» **TASK DIRECTIONS**:
When you reach the line containing "brown marker: 11 -> 13" in the entries below, begin reproducing lines exactly, and stop once the line containing "white marker: 13 -> 11" is done.

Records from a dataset
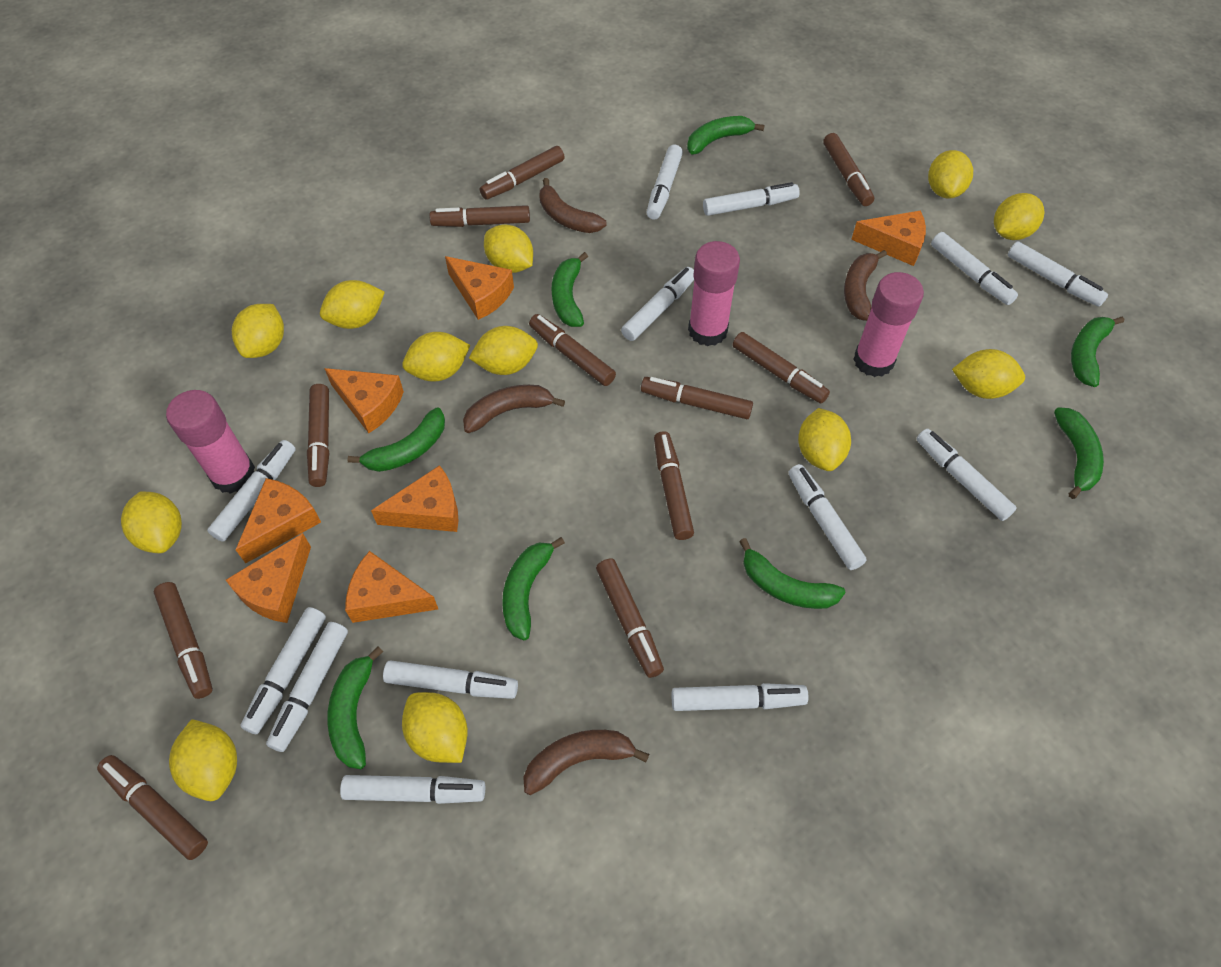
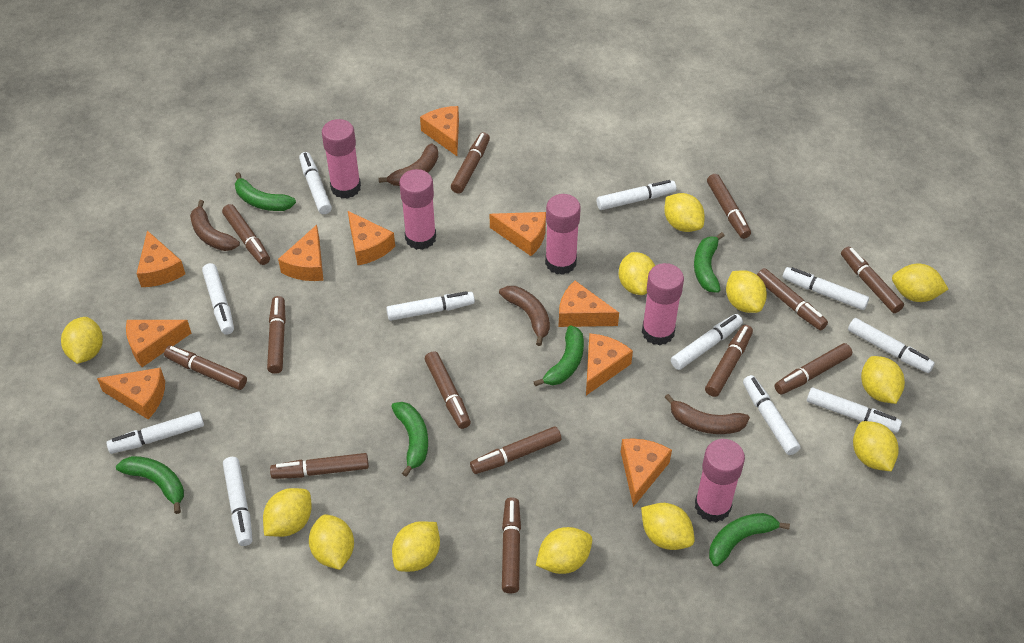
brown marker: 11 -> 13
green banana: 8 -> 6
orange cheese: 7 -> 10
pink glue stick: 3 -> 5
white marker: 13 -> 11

---

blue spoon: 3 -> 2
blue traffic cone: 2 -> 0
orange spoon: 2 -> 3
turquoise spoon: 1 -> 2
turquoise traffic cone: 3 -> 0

» **SOLUTION TO THIS EXERCISE**:
brown marker: 11 -> 13
green banana: 8 -> 6
orange cheese: 7 -> 10
pink glue stick: 3 -> 5
white marker: 13 -> 11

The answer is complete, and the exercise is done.